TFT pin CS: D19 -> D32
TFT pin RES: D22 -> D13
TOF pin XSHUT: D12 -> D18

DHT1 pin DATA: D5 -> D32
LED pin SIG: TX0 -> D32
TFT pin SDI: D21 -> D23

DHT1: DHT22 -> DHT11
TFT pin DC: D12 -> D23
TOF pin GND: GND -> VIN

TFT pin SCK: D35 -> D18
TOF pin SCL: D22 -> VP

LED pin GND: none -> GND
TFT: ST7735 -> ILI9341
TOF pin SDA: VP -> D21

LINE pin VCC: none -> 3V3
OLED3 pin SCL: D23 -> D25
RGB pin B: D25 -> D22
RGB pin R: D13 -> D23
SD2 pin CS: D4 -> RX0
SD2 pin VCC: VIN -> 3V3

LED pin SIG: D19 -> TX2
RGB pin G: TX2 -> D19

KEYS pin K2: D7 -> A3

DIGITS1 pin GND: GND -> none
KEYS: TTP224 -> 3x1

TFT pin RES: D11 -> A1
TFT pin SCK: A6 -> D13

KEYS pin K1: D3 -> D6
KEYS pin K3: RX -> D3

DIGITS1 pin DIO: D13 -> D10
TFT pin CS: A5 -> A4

***

#### THE PROBLEM
Every single entry is to be retyped exactly.

#### RESPONSE FOR THIS EXERCISE
TFT pin CS: D19 -> D32
TFT pin RES: D22 -> D13
TOF pin XSHUT: D12 -> D18

DHT1 pin DATA: D5 -> D32
LED pin SIG: TX0 -> D32
TFT pin SDI: D21 -> D23

DHT1: DHT22 -> DHT11
TFT pin DC: D12 -> D23
TOF pin GND: GND -> VIN

TFT pin SCK: D35 -> D18
TOF pin SCL: D22 -> VP

LED pin GND: none -> GND
TFT: ST7735 -> ILI9341
TOF pin SDA: VP -> D21

LINE pin VCC: none -> 3V3
OLED3 pin SCL: D23 -> D25
RGB pin B: D25 -> D22
RGB pin R: D13 -> D23
SD2 pin CS: D4 -> RX0
SD2 pin VCC: VIN -> 3V3

LED pin SIG: D19 -> TX2
RGB pin G: TX2 -> D19

KEYS pin K2: D7 -> A3

DIGITS1 pin GND: GND -> none
KEYS: TTP224 -> 3x1

TFT pin RES: D11 -> A1
TFT pin SCK: A6 -> D13

KEYS pin K1: D3 -> D6
KEYS pin K3: RX -> D3

DIGITS1 pin DIO: D13 -> D10
TFT pin CS: A5 -> A4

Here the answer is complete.